Task - Transcribe the lines below verbatim, skipping the images.

===== Provided entries

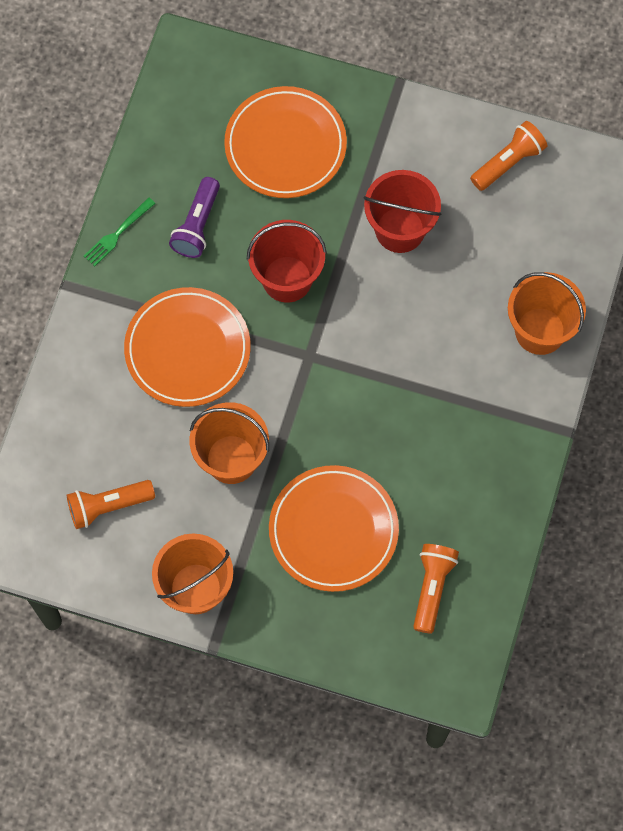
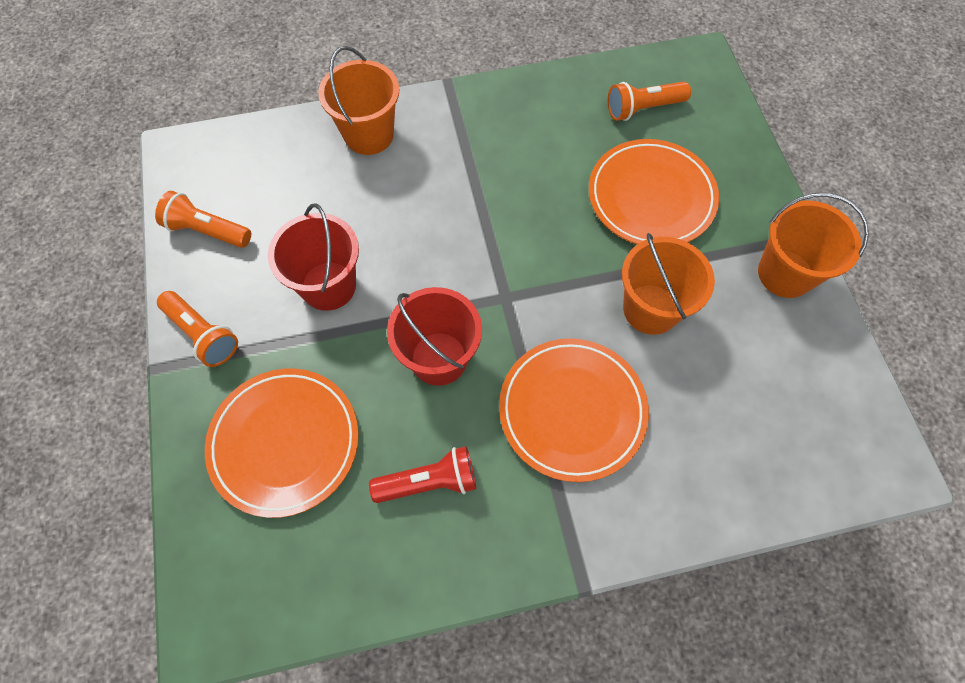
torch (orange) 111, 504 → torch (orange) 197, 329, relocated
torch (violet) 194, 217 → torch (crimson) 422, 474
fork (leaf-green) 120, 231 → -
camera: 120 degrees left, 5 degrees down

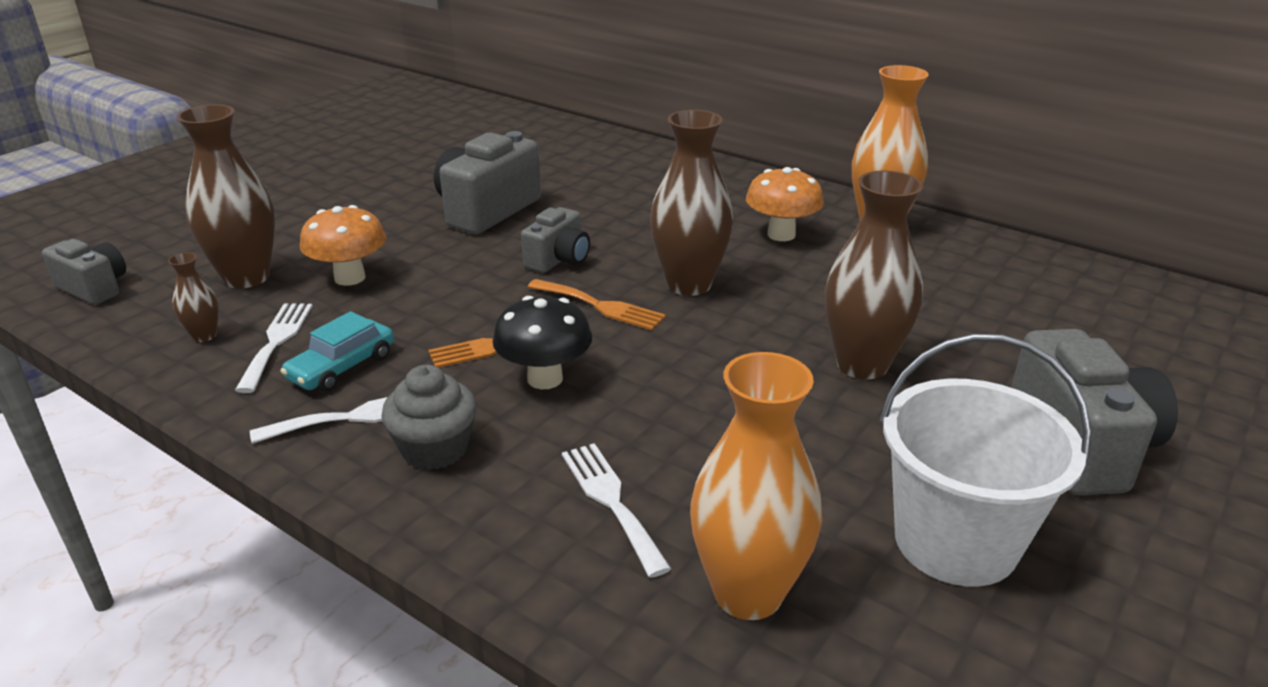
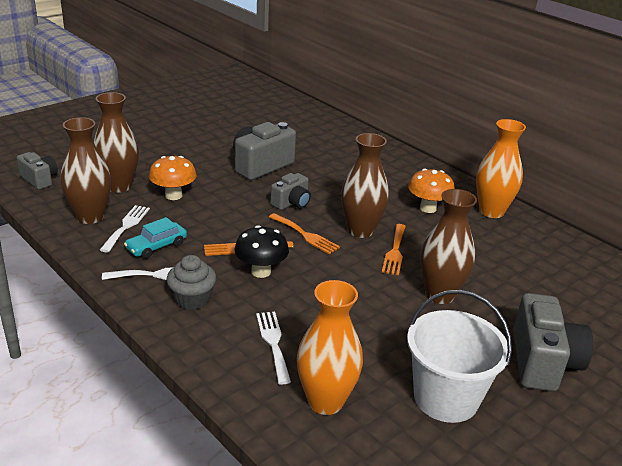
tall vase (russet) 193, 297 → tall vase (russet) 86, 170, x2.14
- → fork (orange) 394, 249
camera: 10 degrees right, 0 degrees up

==========

Problem solution -
torch (orange) 111, 504 → torch (orange) 197, 329, relocated
torch (violet) 194, 217 → torch (crimson) 422, 474
fork (leaf-green) 120, 231 → -
camera: 120 degrees left, 5 degrees down

tall vase (russet) 193, 297 → tall vase (russet) 86, 170, x2.14
- → fork (orange) 394, 249
camera: 10 degrees right, 0 degrees up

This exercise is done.